> What you will do
Repeat only the lines below from the one containing "D202: diode 1N4148" through the one containing "V3: AC 1V (DGND, IC2/in+) -> AC 1V (AC1, AC2)", inclusive, exactly as written.

> Dataset excerpts

◇ ◇ ◇ ◇ ◇

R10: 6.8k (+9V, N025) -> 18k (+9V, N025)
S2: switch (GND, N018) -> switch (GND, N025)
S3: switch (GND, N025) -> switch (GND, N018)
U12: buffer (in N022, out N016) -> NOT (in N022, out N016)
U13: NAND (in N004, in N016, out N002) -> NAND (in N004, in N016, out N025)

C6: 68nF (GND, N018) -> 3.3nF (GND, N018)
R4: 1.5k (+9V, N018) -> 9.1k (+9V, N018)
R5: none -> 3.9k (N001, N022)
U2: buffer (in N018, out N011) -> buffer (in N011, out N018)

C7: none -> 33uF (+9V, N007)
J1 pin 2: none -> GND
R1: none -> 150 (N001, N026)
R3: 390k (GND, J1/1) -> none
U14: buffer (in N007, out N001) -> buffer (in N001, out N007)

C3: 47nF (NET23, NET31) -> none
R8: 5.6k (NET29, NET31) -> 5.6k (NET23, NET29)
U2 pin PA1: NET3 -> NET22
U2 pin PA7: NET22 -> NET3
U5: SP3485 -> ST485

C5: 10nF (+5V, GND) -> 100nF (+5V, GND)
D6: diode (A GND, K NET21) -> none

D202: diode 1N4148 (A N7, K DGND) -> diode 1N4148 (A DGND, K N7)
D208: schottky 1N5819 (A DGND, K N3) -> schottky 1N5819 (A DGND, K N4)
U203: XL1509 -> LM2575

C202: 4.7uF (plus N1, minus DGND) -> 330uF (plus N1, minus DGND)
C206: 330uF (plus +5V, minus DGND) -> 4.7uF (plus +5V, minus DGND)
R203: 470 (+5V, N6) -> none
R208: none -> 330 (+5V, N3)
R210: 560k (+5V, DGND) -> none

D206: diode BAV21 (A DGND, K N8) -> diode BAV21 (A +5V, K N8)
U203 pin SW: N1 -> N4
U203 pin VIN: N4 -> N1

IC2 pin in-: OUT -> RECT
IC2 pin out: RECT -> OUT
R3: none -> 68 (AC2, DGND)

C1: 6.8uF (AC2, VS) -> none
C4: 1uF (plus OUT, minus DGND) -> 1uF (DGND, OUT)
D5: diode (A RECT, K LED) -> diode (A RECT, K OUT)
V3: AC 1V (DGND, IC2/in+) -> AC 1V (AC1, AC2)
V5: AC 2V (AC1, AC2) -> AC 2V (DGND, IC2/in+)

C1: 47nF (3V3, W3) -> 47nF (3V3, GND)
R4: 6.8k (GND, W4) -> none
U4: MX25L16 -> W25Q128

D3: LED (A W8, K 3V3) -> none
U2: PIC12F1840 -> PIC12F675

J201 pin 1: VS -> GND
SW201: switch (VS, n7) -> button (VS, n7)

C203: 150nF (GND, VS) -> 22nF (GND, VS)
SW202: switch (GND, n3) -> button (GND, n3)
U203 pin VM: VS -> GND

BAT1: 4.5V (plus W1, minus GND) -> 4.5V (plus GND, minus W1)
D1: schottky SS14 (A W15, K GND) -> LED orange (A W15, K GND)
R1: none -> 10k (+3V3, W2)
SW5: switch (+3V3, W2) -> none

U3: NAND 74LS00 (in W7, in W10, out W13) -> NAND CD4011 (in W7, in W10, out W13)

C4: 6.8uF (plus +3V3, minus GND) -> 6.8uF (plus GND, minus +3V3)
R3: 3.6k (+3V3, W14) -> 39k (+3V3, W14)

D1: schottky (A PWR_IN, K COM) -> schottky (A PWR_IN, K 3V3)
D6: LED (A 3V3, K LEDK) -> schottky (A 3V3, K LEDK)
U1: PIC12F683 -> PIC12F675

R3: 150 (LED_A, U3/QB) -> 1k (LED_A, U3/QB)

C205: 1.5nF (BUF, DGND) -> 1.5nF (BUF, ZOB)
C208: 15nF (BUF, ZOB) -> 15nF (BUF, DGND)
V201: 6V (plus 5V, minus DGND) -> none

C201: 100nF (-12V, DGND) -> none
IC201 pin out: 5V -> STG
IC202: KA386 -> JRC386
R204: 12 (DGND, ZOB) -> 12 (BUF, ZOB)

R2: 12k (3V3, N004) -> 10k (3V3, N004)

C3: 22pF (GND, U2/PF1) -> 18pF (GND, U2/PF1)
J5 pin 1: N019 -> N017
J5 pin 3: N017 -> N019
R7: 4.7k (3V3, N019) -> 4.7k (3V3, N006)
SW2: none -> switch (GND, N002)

◇ ◇ ◇ ◇ ◇

> Exercise solution
D202: diode 1N4148 (A N7, K DGND) -> diode 1N4148 (A DGND, K N7)
D208: schottky 1N5819 (A DGND, K N3) -> schottky 1N5819 (A DGND, K N4)
U203: XL1509 -> LM2575

C202: 4.7uF (plus N1, minus DGND) -> 330uF (plus N1, minus DGND)
C206: 330uF (plus +5V, minus DGND) -> 4.7uF (plus +5V, minus DGND)
R203: 470 (+5V, N6) -> none
R208: none -> 330 (+5V, N3)
R210: 560k (+5V, DGND) -> none

D206: diode BAV21 (A DGND, K N8) -> diode BAV21 (A +5V, K N8)
U203 pin SW: N1 -> N4
U203 pin VIN: N4 -> N1

IC2 pin in-: OUT -> RECT
IC2 pin out: RECT -> OUT
R3: none -> 68 (AC2, DGND)

C1: 6.8uF (AC2, VS) -> none
C4: 1uF (plus OUT, minus DGND) -> 1uF (DGND, OUT)
D5: diode (A RECT, K LED) -> diode (A RECT, K OUT)
V3: AC 1V (DGND, IC2/in+) -> AC 1V (AC1, AC2)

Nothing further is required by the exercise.